Collected data entries
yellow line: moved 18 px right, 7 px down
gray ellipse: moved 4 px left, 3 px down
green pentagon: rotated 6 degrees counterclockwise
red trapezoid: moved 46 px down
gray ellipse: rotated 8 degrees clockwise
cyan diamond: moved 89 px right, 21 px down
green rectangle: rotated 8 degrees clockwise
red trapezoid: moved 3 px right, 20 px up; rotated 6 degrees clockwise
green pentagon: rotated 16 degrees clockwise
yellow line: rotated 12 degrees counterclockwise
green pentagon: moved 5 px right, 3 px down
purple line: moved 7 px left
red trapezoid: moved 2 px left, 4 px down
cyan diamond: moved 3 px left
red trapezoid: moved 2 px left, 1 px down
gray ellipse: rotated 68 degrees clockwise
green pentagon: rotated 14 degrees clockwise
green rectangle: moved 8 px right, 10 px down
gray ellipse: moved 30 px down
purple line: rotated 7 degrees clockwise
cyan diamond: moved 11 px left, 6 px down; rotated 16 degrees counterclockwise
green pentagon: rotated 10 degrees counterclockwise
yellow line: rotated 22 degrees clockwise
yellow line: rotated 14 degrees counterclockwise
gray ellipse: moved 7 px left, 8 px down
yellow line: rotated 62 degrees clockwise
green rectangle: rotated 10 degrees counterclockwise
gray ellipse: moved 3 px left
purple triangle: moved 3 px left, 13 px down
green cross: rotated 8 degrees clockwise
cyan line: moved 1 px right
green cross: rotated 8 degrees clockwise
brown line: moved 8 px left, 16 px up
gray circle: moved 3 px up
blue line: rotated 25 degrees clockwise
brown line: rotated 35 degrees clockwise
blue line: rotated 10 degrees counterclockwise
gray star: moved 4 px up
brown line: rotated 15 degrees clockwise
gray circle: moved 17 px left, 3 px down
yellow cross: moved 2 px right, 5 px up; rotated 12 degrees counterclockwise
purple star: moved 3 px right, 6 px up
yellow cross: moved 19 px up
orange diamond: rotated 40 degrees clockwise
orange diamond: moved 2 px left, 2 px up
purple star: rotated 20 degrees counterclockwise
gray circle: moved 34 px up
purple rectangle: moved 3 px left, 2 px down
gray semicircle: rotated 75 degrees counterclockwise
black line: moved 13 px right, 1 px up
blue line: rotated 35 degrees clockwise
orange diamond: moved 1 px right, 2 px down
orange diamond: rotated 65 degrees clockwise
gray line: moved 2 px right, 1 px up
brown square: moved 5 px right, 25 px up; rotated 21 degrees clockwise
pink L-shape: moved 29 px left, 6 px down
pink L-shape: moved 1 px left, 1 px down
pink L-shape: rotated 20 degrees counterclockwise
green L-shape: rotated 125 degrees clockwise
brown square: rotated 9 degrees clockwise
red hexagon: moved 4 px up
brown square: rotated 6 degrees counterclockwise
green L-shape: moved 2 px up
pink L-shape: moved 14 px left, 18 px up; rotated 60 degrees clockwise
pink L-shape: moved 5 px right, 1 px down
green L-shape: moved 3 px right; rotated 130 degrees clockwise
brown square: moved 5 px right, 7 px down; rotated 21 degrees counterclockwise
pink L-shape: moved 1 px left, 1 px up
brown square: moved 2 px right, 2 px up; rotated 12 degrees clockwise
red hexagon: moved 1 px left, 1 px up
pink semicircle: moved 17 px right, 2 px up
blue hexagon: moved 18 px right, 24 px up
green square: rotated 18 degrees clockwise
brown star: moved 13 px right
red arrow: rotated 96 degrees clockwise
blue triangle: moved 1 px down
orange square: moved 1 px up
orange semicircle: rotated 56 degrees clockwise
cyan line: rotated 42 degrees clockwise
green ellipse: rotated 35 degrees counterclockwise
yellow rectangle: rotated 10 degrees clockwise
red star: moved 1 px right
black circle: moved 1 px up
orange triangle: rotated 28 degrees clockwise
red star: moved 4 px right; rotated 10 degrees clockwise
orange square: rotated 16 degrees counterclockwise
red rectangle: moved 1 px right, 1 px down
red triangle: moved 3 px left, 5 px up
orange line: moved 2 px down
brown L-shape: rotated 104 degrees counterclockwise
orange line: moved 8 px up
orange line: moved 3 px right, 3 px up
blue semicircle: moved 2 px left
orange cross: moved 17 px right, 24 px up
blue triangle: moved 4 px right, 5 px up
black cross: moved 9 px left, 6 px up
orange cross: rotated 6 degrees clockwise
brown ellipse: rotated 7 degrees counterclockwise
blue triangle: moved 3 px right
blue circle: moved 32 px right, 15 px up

:: PROBLEM TO SOLVE ::
Copy every line of the records above word for word, in the same order.

:: SOLVED PROBLEM ::
yellow line: moved 18 px right, 7 px down
gray ellipse: moved 4 px left, 3 px down
green pentagon: rotated 6 degrees counterclockwise
red trapezoid: moved 46 px down
gray ellipse: rotated 8 degrees clockwise
cyan diamond: moved 89 px right, 21 px down
green rectangle: rotated 8 degrees clockwise
red trapezoid: moved 3 px right, 20 px up; rotated 6 degrees clockwise
green pentagon: rotated 16 degrees clockwise
yellow line: rotated 12 degrees counterclockwise
green pentagon: moved 5 px right, 3 px down
purple line: moved 7 px left
red trapezoid: moved 2 px left, 4 px down
cyan diamond: moved 3 px left
red trapezoid: moved 2 px left, 1 px down
gray ellipse: rotated 68 degrees clockwise
green pentagon: rotated 14 degrees clockwise
green rectangle: moved 8 px right, 10 px down
gray ellipse: moved 30 px down
purple line: rotated 7 degrees clockwise
cyan diamond: moved 11 px left, 6 px down; rotated 16 degrees counterclockwise
green pentagon: rotated 10 degrees counterclockwise
yellow line: rotated 22 degrees clockwise
yellow line: rotated 14 degrees counterclockwise
gray ellipse: moved 7 px left, 8 px down
yellow line: rotated 62 degrees clockwise
green rectangle: rotated 10 degrees counterclockwise
gray ellipse: moved 3 px left
purple triangle: moved 3 px left, 13 px down
green cross: rotated 8 degrees clockwise
cyan line: moved 1 px right
green cross: rotated 8 degrees clockwise
brown line: moved 8 px left, 16 px up
gray circle: moved 3 px up
blue line: rotated 25 degrees clockwise
brown line: rotated 35 degrees clockwise
blue line: rotated 10 degrees counterclockwise
gray star: moved 4 px up
brown line: rotated 15 degrees clockwise
gray circle: moved 17 px left, 3 px down
yellow cross: moved 2 px right, 5 px up; rotated 12 degrees counterclockwise
purple star: moved 3 px right, 6 px up
yellow cross: moved 19 px up
orange diamond: rotated 40 degrees clockwise
orange diamond: moved 2 px left, 2 px up
purple star: rotated 20 degrees counterclockwise
gray circle: moved 34 px up
purple rectangle: moved 3 px left, 2 px down
gray semicircle: rotated 75 degrees counterclockwise
black line: moved 13 px right, 1 px up
blue line: rotated 35 degrees clockwise
orange diamond: moved 1 px right, 2 px down
orange diamond: rotated 65 degrees clockwise
gray line: moved 2 px right, 1 px up
brown square: moved 5 px right, 25 px up; rotated 21 degrees clockwise
pink L-shape: moved 29 px left, 6 px down
pink L-shape: moved 1 px left, 1 px down
pink L-shape: rotated 20 degrees counterclockwise
green L-shape: rotated 125 degrees clockwise
brown square: rotated 9 degrees clockwise
red hexagon: moved 4 px up
brown square: rotated 6 degrees counterclockwise
green L-shape: moved 2 px up
pink L-shape: moved 14 px left, 18 px up; rotated 60 degrees clockwise
pink L-shape: moved 5 px right, 1 px down
green L-shape: moved 3 px right; rotated 130 degrees clockwise
brown square: moved 5 px right, 7 px down; rotated 21 degrees counterclockwise
pink L-shape: moved 1 px left, 1 px up
brown square: moved 2 px right, 2 px up; rotated 12 degrees clockwise
red hexagon: moved 1 px left, 1 px up
pink semicircle: moved 17 px right, 2 px up
blue hexagon: moved 18 px right, 24 px up
green square: rotated 18 degrees clockwise
brown star: moved 13 px right
red arrow: rotated 96 degrees clockwise
blue triangle: moved 1 px down
orange square: moved 1 px up
orange semicircle: rotated 56 degrees clockwise
cyan line: rotated 42 degrees clockwise
green ellipse: rotated 35 degrees counterclockwise
yellow rectangle: rotated 10 degrees clockwise
red star: moved 1 px right
black circle: moved 1 px up
orange triangle: rotated 28 degrees clockwise
red star: moved 4 px right; rotated 10 degrees clockwise
orange square: rotated 16 degrees counterclockwise
red rectangle: moved 1 px right, 1 px down
red triangle: moved 3 px left, 5 px up
orange line: moved 2 px down
brown L-shape: rotated 104 degrees counterclockwise
orange line: moved 8 px up
orange line: moved 3 px right, 3 px up
blue semicircle: moved 2 px left
orange cross: moved 17 px right, 24 px up
blue triangle: moved 4 px right, 5 px up
black cross: moved 9 px left, 6 px up
orange cross: rotated 6 degrees clockwise
brown ellipse: rotated 7 degrees counterclockwise
blue triangle: moved 3 px right
blue circle: moved 32 px right, 15 px up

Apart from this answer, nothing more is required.